*Given task*
Return only the line that contains "Outline stroma; reply" and each line after it, through the last line of the data below, copied exactly.

## begin Data for this task

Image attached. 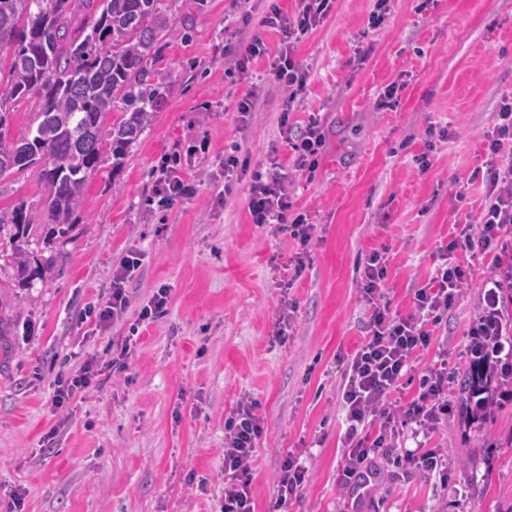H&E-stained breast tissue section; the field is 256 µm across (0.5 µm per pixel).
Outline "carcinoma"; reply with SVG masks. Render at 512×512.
I'll list each match as a JSON object with an SVG mask.
<instances>
[{"label": "carcinoma", "mask_w": 512, "mask_h": 512, "mask_svg": "<svg viewBox=\"0 0 512 512\" xmlns=\"http://www.w3.org/2000/svg\"><path fill=\"white\" fill-rule=\"evenodd\" d=\"M168 0H0V180L33 161L42 163L47 193L43 223L27 203L0 213V238L8 239L18 286L52 271L49 257L31 266L32 238L64 243L81 224L87 183L107 160L117 171L151 125L162 92L150 83L158 44L173 34ZM83 37L70 39L77 12ZM21 99L37 112L26 133L7 137L8 118ZM121 113L107 124L108 117ZM476 393L468 369L460 376L458 401L467 415Z\"/></svg>", "instance_id": "carcinoma-1"}]
</instances>
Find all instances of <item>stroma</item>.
<instances>
[{
    "label": "stroma",
    "instance_id": "stroma-1",
    "mask_svg": "<svg viewBox=\"0 0 512 512\" xmlns=\"http://www.w3.org/2000/svg\"><path fill=\"white\" fill-rule=\"evenodd\" d=\"M275 4L291 13L297 0H170L176 33L152 67L163 94L153 122L119 170L104 167L89 181L77 236L57 246L54 274L18 287L11 246L0 245V311L12 317L9 348L0 349V512L15 492L22 512H221L224 421L244 396L257 401L264 429L251 470L254 512H268L290 454L309 469L290 512H512V384L498 374L471 421L450 412L425 442L447 453L446 481L400 479L391 459L368 488L338 485L339 395L370 313L360 268L380 252L391 308L409 313L455 221L480 209L483 188L468 178L512 95V0H391L377 28L368 25L372 0H335L298 45L309 77L292 104L266 78L282 46L261 24ZM257 35L266 57L238 69ZM394 81L403 85L398 105L375 110ZM253 89L259 107L240 121L237 104ZM284 116L295 125L318 119L325 134L315 167L293 173L288 187L314 226L299 275L295 240L248 212L253 172L273 158L292 164ZM430 124L448 131L431 148ZM230 152L241 166L228 180ZM424 153L426 170L417 162ZM165 163L197 188L167 209L153 196ZM45 194L32 164L0 181V211ZM132 252L141 264L126 284L127 313L98 324L92 310ZM456 258L471 264V284L415 360L400 402L416 394L439 349L449 375L467 368L461 353L490 266L465 252ZM161 287L165 314L140 323ZM286 299L296 305L294 326L279 341L272 332ZM126 343V370L113 375L109 363ZM89 363L99 385L55 408L59 380Z\"/></svg>",
    "mask_w": 512,
    "mask_h": 512
}]
</instances>
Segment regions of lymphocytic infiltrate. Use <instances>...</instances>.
I'll return each mask as SVG.
<instances>
[{
	"instance_id": "lymphocytic-infiltrate-1",
	"label": "lymphocytic infiltrate",
	"mask_w": 512,
	"mask_h": 512,
	"mask_svg": "<svg viewBox=\"0 0 512 512\" xmlns=\"http://www.w3.org/2000/svg\"><path fill=\"white\" fill-rule=\"evenodd\" d=\"M332 0H299L295 14L272 7L264 25L279 29L283 46L272 60L268 77L288 89L289 100L307 85L308 72L295 56L300 38L324 22ZM281 135L293 152L296 169L312 168L325 144L317 120L302 128L282 124ZM487 158L484 171H473L472 180L485 186V202L477 218H463L462 227L441 248L442 263L435 276L413 297V313H393L383 301L385 260L372 253L361 275V293L371 309L366 337L347 364L341 407L345 413V444L342 479L361 486L366 476L378 475L376 460L398 455L404 474L423 473L446 477L448 461L432 449L398 451L399 438L430 437L451 409L448 401V352L422 377L419 393L405 404L390 397L403 386V379L416 355L428 350L434 329L448 310L464 295L470 282L468 266L454 261L456 251H469L492 259L493 272L483 283L478 316L469 329L463 352L468 362L491 368L503 358L512 359V324L504 323L499 304L512 288V97H503L486 134ZM288 172L277 160L252 175L248 211L252 223L270 224L288 231L301 250L292 261L302 273L314 227L305 213L294 210L288 195ZM255 401L241 400L224 423V512H253L250 471L252 457L263 432ZM308 469L295 456H288L274 482L272 512H286L299 498Z\"/></svg>"
}]
</instances>
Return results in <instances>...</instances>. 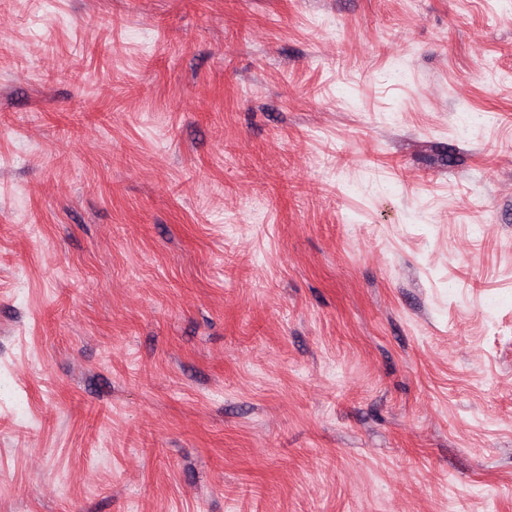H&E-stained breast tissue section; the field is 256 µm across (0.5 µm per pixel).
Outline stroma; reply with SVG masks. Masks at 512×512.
I'll return each instance as SVG.
<instances>
[{"label":"stroma","mask_w":512,"mask_h":512,"mask_svg":"<svg viewBox=\"0 0 512 512\" xmlns=\"http://www.w3.org/2000/svg\"><path fill=\"white\" fill-rule=\"evenodd\" d=\"M0 512H512V0H0Z\"/></svg>","instance_id":"stroma-1"}]
</instances>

## end Data for this task

*Answer to the task*
Outline stroma; reply with SVG masks. Masks at 512×512.
I'll return each instance as SVG.
<instances>
[{"label":"stroma","mask_w":512,"mask_h":512,"mask_svg":"<svg viewBox=\"0 0 512 512\" xmlns=\"http://www.w3.org/2000/svg\"><path fill=\"white\" fill-rule=\"evenodd\" d=\"M0 512H512V0H0Z\"/></svg>","instance_id":"stroma-1"}]
</instances>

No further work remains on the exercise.